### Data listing
###
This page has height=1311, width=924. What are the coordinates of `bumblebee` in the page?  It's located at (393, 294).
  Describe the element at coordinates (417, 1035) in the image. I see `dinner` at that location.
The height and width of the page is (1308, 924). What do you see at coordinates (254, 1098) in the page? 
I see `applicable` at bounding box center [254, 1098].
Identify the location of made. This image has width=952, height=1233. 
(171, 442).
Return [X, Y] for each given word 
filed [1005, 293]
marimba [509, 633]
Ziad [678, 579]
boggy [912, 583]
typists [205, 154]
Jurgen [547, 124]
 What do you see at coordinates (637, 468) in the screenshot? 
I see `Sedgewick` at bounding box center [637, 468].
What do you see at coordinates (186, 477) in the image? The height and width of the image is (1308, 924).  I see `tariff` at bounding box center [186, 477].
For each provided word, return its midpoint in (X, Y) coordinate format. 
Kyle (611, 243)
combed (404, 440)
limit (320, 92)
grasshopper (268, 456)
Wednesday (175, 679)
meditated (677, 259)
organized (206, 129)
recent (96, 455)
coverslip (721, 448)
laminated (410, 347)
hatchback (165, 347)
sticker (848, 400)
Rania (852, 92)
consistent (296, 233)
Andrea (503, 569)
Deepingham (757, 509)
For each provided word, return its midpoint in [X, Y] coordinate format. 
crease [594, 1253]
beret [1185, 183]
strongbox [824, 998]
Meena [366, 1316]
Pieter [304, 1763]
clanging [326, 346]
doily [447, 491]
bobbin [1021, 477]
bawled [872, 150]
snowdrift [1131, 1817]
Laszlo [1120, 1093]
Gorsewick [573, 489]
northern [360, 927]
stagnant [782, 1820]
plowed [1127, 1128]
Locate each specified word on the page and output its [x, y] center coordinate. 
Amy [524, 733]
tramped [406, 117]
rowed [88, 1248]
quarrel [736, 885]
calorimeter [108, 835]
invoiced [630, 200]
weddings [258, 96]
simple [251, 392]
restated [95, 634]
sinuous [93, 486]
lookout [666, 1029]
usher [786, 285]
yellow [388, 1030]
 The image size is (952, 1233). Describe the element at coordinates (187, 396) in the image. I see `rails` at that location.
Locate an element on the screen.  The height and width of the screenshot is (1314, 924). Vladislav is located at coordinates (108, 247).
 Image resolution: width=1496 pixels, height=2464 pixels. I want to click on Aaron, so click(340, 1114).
###
### The problem
Please copy the records word for word, starting at the line containing "For each provided word, return its midpoint in [X, Y]" and ending at the line containing "usher [786, 285]", both included.

### Exercise answer
For each provided word, return its midpoint in [X, Y] coordinate format. 
crease [594, 1253]
beret [1185, 183]
strongbox [824, 998]
Meena [366, 1316]
Pieter [304, 1763]
clanging [326, 346]
doily [447, 491]
bobbin [1021, 477]
bawled [872, 150]
snowdrift [1131, 1817]
Laszlo [1120, 1093]
Gorsewick [573, 489]
northern [360, 927]
stagnant [782, 1820]
plowed [1127, 1128]
Locate each specified word on the page and output its [x, y] center coordinate. 
Amy [524, 733]
tramped [406, 117]
rowed [88, 1248]
quarrel [736, 885]
calorimeter [108, 835]
invoiced [630, 200]
weddings [258, 96]
simple [251, 392]
restated [95, 634]
sinuous [93, 486]
lookout [666, 1029]
usher [786, 285]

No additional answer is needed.